Supplied data:
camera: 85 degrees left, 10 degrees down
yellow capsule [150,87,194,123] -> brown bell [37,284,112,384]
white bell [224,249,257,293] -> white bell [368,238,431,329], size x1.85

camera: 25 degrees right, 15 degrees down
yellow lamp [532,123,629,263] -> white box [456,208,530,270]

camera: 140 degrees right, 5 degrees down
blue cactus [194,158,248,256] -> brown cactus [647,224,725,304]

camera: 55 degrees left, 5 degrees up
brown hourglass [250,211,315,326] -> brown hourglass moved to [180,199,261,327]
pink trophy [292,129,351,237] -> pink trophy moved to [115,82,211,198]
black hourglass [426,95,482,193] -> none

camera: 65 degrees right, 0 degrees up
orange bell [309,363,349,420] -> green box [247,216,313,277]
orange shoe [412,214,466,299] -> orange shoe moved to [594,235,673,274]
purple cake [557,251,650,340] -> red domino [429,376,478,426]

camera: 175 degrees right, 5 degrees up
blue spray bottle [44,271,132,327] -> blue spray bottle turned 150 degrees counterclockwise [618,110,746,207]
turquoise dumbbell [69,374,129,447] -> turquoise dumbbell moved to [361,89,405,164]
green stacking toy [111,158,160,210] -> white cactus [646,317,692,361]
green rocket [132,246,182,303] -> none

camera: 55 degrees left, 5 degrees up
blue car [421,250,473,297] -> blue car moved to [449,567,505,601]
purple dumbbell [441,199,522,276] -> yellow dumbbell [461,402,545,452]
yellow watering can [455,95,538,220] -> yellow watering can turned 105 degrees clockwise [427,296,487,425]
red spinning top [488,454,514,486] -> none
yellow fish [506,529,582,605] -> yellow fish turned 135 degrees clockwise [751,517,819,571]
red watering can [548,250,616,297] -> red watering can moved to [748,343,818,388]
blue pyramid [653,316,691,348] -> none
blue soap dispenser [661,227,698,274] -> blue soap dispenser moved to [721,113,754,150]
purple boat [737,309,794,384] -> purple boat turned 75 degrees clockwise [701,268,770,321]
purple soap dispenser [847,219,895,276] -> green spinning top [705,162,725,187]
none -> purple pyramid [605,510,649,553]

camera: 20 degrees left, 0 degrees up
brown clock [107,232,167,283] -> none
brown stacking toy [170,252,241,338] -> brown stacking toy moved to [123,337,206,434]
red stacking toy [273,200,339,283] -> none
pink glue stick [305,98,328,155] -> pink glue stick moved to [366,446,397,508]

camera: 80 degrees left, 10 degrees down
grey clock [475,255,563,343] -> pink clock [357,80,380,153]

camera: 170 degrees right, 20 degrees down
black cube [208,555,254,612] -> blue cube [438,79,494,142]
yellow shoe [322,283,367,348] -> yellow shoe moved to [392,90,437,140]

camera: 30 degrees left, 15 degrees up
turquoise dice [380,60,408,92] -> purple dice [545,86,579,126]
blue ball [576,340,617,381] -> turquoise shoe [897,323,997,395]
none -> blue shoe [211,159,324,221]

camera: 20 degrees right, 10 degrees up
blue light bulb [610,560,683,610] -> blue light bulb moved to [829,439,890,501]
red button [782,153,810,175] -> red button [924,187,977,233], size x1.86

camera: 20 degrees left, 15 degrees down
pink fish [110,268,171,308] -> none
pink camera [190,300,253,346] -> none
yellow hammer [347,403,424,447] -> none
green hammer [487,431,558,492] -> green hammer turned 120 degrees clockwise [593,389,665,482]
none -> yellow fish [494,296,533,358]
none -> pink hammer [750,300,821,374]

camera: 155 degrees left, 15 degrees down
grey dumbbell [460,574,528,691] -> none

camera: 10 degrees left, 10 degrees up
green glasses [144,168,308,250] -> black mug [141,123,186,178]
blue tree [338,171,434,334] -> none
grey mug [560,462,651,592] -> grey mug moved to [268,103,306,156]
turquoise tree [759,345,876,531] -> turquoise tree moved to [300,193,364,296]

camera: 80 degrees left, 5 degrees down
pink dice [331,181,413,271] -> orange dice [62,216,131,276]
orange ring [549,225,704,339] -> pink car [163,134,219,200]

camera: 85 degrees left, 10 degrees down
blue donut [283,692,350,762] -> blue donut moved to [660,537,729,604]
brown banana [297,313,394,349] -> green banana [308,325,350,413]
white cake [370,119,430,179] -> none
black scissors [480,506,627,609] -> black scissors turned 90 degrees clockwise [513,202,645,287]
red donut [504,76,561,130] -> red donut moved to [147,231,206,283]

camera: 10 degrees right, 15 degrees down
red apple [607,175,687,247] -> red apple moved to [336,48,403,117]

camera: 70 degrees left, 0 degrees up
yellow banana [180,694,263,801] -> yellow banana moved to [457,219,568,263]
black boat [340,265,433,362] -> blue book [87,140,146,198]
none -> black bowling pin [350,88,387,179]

Your objective:
For the string "blue", filter the data and copy out each line where it occurs.

Exercise output:
blue cactus [194,158,248,256] -> brown cactus [647,224,725,304]
blue spray bottle [44,271,132,327] -> blue spray bottle turned 150 degrees counterclockwise [618,110,746,207]
blue car [421,250,473,297] -> blue car moved to [449,567,505,601]
blue pyramid [653,316,691,348] -> none
blue soap dispenser [661,227,698,274] -> blue soap dispenser moved to [721,113,754,150]
black cube [208,555,254,612] -> blue cube [438,79,494,142]
blue ball [576,340,617,381] -> turquoise shoe [897,323,997,395]
none -> blue shoe [211,159,324,221]
blue light bulb [610,560,683,610] -> blue light bulb moved to [829,439,890,501]
blue tree [338,171,434,334] -> none
blue donut [283,692,350,762] -> blue donut moved to [660,537,729,604]
black boat [340,265,433,362] -> blue book [87,140,146,198]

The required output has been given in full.